* INSTRUCTIONS FOR THE TASK *
Report how many lines in the entries below contain the string "because". Give only the number.

Collection entries:
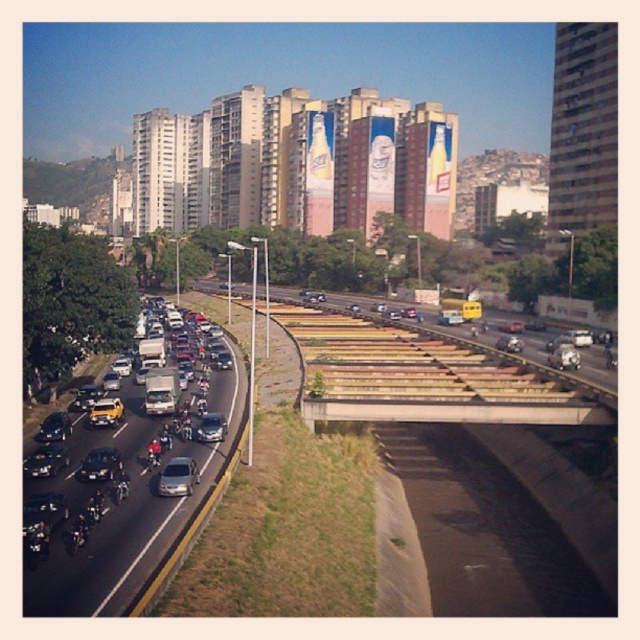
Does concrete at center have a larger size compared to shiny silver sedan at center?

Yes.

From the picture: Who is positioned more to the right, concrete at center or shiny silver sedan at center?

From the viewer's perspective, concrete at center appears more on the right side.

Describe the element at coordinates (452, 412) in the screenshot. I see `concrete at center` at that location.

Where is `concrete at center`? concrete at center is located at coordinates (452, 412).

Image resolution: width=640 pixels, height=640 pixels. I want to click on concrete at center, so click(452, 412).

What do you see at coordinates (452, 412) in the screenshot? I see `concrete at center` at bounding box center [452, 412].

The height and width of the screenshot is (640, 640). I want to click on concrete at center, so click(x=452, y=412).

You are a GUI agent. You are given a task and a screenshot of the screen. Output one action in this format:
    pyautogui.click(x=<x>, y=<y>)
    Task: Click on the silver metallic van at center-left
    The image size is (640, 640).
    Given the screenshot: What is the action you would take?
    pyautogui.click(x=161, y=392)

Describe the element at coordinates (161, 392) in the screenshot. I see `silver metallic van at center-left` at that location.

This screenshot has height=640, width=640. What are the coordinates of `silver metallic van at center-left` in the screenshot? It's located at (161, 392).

* * *

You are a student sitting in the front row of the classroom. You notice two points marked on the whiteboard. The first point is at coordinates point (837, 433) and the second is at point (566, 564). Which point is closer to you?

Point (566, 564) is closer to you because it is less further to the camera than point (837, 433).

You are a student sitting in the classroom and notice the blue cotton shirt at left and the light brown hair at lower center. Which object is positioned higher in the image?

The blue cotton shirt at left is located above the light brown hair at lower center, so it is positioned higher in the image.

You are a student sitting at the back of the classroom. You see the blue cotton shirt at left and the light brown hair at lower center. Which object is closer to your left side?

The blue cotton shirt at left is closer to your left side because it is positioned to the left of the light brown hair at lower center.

* RESULT FOR THIS EXERCISE *
2